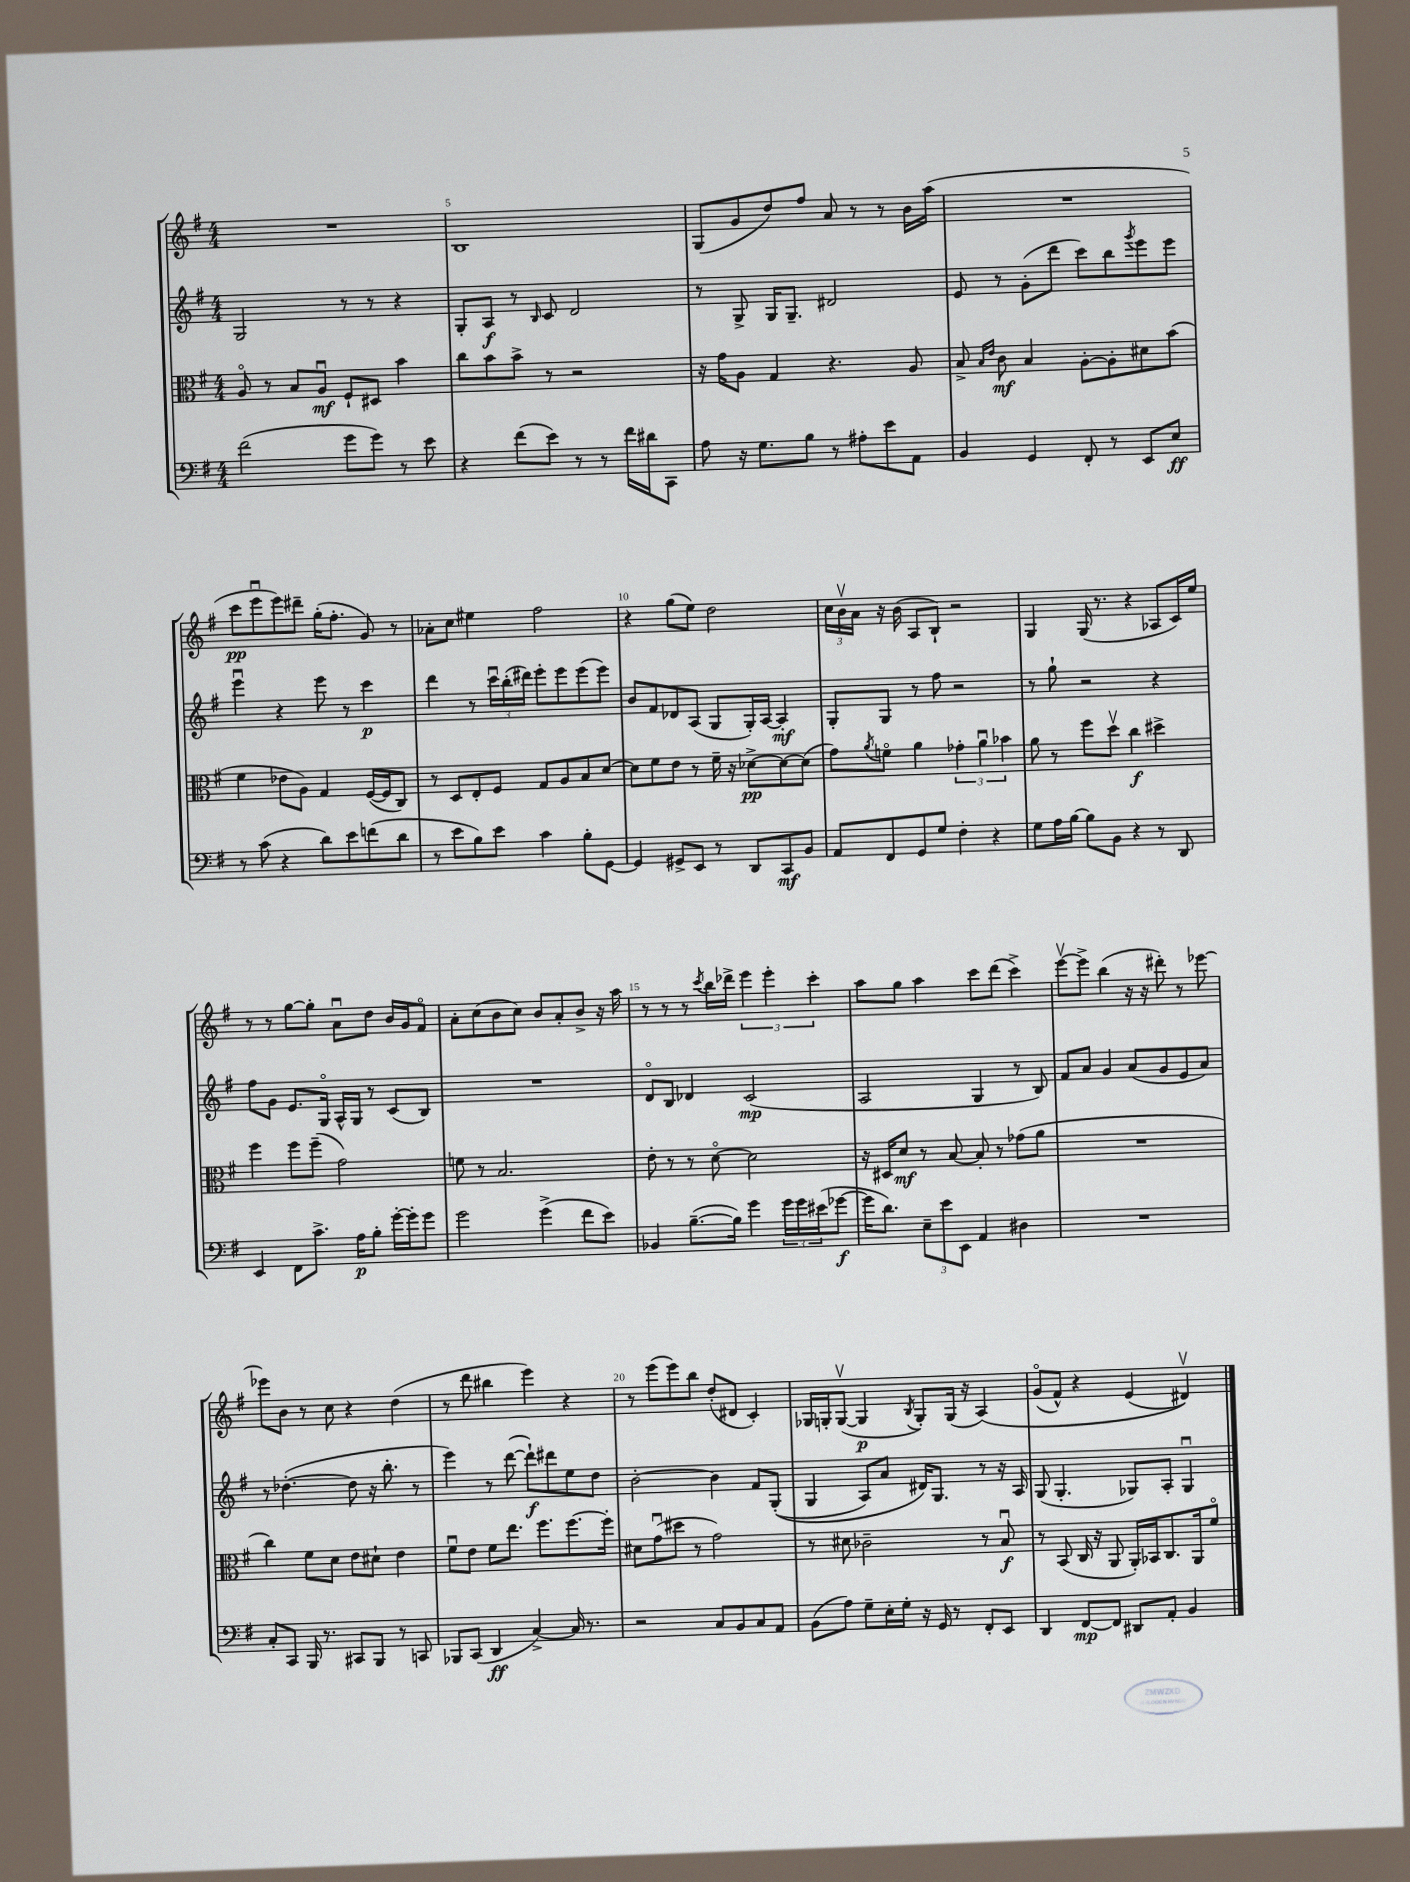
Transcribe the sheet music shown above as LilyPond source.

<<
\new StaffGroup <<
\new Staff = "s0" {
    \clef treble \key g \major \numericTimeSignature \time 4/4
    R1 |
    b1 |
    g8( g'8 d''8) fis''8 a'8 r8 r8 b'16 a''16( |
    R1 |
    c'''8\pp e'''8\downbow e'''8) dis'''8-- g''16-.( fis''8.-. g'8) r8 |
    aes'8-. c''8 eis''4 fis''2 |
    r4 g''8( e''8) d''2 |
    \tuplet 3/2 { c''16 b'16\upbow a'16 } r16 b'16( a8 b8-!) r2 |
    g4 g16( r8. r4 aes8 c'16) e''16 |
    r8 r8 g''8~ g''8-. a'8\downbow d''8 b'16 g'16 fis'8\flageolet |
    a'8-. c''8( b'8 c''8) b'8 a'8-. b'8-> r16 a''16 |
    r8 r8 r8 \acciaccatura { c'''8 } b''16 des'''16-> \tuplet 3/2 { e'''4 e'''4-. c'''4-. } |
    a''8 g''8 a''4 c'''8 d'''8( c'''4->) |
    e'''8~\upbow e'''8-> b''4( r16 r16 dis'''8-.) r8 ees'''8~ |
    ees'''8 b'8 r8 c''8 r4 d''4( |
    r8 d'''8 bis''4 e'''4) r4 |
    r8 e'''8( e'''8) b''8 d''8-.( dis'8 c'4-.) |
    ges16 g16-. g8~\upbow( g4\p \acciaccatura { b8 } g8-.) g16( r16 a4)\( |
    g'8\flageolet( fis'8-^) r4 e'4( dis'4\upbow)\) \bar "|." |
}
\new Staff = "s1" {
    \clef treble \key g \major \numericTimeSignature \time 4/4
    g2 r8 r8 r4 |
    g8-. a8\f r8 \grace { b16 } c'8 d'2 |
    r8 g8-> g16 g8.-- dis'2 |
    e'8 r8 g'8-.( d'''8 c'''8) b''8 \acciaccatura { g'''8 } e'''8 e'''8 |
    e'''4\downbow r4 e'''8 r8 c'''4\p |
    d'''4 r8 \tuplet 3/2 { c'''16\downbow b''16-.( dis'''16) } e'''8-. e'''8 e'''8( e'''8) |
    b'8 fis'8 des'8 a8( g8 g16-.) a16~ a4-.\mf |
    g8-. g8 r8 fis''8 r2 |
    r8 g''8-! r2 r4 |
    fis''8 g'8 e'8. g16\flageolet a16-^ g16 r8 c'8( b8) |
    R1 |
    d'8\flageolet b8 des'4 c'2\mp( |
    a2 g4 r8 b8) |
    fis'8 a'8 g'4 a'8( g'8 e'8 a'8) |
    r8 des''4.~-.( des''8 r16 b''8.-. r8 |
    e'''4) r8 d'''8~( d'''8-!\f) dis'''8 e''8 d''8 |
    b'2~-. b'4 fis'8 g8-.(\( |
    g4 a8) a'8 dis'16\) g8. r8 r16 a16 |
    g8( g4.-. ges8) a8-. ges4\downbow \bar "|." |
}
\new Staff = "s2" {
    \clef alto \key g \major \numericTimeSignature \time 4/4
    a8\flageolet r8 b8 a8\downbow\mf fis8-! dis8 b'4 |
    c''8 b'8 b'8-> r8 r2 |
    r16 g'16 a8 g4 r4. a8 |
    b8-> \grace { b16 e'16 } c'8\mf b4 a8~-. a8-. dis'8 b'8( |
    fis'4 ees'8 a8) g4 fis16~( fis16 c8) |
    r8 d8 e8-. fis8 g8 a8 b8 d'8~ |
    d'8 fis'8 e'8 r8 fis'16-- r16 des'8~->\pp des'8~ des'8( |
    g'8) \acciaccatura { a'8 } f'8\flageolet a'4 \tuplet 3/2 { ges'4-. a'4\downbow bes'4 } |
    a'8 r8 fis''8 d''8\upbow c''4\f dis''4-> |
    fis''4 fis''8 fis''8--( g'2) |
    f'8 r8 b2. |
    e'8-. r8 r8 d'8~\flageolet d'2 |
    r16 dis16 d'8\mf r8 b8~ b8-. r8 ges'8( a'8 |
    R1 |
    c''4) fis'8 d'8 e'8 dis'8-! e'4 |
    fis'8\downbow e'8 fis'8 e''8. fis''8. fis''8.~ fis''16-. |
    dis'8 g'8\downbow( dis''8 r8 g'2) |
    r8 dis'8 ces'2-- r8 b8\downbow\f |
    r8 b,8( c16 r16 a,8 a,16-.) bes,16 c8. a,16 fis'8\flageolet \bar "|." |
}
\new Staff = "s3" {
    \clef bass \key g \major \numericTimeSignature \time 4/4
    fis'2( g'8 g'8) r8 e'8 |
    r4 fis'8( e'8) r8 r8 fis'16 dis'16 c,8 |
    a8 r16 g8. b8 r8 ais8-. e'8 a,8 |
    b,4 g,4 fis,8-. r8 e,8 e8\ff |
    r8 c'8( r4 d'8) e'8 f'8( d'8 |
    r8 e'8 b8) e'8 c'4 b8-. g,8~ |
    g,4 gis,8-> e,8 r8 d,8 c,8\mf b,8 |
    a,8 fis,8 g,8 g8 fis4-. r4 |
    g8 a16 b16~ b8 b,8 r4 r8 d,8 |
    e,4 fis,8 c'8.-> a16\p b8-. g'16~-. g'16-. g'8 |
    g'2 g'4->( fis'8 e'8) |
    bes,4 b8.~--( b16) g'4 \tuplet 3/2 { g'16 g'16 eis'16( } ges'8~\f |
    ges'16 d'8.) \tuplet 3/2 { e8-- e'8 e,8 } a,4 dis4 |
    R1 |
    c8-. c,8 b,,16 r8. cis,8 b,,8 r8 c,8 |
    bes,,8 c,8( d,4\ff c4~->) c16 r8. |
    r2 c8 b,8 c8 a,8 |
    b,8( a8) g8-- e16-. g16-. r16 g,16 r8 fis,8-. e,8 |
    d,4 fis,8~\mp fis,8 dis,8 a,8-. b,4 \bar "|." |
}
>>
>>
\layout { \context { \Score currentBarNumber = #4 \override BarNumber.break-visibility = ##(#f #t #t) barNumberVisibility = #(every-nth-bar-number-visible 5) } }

What you should do -> Gather every line in the records that contains the string "numericTimeSignature".

Task response ->
    \clef treble \key g \major \numericTimeSignature \time 4/4
    \clef treble \key g \major \numericTimeSignature \time 4/4
    \clef alto \key g \major \numericTimeSignature \time 4/4
    \clef bass \key g \major \numericTimeSignature \time 4/4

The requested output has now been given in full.